*RECORDS PROVIDED*
···

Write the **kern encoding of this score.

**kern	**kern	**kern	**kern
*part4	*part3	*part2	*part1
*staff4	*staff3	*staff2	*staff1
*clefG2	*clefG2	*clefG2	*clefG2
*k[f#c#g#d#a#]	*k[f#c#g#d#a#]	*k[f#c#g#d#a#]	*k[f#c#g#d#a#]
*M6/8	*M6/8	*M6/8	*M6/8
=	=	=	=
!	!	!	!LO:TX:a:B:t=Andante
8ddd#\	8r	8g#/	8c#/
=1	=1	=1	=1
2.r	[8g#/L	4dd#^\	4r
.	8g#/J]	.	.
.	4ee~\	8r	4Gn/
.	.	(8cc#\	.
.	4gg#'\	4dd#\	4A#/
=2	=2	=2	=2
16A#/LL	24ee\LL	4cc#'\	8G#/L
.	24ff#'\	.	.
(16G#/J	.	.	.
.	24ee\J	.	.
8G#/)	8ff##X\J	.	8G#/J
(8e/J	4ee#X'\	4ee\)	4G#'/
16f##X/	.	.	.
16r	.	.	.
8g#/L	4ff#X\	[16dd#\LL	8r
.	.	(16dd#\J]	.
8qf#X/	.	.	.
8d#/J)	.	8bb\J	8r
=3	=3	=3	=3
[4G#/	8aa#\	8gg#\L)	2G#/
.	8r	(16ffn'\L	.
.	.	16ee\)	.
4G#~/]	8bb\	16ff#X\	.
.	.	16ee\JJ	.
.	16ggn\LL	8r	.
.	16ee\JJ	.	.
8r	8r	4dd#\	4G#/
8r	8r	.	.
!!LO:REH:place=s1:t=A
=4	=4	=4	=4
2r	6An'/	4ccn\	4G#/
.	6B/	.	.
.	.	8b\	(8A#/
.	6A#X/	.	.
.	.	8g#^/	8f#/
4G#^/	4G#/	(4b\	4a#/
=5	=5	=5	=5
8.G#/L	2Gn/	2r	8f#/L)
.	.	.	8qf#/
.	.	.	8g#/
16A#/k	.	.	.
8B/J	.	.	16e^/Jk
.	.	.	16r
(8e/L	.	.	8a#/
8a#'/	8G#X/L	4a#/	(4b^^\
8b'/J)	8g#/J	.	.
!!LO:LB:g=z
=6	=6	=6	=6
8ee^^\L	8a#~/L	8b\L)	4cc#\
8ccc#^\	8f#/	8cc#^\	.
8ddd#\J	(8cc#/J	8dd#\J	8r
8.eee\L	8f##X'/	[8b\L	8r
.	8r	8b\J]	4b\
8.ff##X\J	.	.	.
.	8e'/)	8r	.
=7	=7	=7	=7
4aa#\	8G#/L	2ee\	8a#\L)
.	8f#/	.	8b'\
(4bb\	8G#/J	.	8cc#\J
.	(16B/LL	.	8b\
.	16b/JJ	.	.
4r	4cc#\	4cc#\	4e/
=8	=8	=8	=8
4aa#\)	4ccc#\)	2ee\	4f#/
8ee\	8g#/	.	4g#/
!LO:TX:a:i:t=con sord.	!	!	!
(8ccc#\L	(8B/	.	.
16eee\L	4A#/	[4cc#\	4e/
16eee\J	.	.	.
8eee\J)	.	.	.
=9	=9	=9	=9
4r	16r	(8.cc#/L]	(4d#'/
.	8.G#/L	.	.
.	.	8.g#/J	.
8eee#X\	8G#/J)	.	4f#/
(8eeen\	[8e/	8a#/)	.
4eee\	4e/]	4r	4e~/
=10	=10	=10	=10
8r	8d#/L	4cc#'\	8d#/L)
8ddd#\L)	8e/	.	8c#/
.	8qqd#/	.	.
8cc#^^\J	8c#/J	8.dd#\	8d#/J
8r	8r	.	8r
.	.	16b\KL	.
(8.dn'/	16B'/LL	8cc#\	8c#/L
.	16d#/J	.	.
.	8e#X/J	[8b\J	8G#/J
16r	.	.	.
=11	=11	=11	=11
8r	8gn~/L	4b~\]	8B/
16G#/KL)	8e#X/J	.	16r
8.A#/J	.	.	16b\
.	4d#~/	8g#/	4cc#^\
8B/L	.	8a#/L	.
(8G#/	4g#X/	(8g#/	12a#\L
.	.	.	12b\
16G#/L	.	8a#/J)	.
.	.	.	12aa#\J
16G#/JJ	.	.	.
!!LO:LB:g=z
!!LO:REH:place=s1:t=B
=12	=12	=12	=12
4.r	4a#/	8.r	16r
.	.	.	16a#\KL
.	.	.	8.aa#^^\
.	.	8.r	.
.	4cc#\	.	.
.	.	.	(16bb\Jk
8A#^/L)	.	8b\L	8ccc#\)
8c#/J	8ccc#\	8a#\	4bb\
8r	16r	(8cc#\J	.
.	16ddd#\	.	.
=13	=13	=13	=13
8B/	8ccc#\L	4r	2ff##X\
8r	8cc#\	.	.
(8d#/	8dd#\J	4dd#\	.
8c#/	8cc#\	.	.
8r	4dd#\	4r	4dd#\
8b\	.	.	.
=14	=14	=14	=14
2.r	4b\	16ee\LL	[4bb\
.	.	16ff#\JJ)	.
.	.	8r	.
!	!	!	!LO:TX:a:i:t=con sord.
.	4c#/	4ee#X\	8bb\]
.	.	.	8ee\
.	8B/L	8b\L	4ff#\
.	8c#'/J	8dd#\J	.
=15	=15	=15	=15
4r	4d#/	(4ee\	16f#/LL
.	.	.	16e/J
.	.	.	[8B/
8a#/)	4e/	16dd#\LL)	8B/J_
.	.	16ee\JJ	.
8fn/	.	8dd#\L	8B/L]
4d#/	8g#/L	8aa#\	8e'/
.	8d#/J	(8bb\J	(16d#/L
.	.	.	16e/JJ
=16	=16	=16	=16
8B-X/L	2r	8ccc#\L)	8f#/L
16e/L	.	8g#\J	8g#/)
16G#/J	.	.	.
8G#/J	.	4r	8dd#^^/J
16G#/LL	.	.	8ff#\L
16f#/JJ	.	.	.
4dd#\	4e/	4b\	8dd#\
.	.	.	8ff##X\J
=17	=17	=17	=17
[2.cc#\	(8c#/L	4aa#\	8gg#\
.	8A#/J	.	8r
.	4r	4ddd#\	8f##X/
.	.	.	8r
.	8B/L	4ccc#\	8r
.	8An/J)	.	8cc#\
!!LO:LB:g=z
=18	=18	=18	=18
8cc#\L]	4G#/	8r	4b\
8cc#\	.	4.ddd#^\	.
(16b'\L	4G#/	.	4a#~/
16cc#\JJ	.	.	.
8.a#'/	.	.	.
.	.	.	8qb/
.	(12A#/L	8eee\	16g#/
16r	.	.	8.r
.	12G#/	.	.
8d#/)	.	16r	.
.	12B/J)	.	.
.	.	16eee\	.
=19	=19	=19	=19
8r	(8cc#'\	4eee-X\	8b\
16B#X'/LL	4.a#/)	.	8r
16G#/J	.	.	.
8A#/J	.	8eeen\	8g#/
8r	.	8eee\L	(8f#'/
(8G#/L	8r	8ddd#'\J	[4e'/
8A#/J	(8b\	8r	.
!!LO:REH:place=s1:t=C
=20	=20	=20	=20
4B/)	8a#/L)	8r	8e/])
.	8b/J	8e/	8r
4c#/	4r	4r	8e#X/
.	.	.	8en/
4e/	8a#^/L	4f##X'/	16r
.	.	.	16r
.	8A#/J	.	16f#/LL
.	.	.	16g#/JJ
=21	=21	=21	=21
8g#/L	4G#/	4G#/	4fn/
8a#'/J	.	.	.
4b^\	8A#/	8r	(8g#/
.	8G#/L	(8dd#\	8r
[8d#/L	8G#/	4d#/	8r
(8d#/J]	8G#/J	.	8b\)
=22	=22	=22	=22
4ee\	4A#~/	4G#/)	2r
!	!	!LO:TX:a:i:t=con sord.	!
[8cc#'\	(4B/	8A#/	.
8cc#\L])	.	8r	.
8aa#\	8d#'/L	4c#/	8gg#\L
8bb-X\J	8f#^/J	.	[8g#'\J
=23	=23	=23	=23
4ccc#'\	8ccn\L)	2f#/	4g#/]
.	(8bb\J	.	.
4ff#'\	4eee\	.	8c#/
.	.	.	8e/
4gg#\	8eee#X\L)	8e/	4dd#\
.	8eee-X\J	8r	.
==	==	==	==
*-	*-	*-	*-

···

Report every line in the material above that contains the string "place". Case counts.

!!LO:REH:place=s1:t=A
!!LO:REH:place=s1:t=B
!!LO:REH:place=s1:t=C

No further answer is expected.